**** DATA TO EXAMINE

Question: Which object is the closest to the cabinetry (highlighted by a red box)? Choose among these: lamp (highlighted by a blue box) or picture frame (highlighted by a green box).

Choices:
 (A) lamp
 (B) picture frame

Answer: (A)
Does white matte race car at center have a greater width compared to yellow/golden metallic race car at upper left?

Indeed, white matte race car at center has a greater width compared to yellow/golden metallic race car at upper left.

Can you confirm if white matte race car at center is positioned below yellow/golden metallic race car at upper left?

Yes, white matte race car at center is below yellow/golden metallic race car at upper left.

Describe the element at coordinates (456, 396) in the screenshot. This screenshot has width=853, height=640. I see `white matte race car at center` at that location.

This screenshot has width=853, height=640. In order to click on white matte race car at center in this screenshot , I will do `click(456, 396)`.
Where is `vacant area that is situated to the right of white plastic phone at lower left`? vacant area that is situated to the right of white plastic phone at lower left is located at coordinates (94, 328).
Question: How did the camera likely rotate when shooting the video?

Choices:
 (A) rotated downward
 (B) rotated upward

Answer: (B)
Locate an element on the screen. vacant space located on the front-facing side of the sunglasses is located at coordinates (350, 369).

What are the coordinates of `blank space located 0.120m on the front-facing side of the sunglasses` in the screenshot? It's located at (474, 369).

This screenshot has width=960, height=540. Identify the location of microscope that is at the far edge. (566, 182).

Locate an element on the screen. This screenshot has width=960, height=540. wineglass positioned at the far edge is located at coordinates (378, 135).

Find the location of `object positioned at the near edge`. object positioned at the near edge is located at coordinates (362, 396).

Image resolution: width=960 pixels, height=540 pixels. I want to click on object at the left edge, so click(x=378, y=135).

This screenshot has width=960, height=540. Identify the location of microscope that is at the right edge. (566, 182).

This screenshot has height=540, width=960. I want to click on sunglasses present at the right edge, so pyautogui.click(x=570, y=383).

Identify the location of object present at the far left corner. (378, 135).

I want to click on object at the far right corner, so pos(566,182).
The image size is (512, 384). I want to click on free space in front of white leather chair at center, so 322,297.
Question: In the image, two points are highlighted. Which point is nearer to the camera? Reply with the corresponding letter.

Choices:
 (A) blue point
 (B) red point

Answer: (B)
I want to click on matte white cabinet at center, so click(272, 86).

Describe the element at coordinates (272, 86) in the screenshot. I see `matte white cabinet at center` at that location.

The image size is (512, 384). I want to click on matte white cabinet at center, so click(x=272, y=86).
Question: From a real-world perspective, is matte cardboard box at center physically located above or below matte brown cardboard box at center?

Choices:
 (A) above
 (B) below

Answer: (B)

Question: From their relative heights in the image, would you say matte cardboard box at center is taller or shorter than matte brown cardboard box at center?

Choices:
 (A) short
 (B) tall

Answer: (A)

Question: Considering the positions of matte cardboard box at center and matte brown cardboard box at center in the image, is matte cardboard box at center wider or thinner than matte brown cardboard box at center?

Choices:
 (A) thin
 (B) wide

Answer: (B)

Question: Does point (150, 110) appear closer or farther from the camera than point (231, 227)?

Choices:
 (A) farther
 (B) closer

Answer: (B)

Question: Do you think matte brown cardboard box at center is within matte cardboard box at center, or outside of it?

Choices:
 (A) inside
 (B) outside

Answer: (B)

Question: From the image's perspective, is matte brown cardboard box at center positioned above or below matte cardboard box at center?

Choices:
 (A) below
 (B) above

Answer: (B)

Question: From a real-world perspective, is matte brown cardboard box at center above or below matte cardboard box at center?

********

**EXERCISE OBJECTIVE:**
Pull out each line of the material above that contains the string "Describe". Matching is case-sensitive.

**YOUR SOLUTION:**
Describe the element at coordinates (456, 396) in the screenshot. This screenshot has width=853, height=640. I see `white matte race car at center` at that location.
Describe the element at coordinates (272, 86) in the screenshot. I see `matte white cabinet at center` at that location.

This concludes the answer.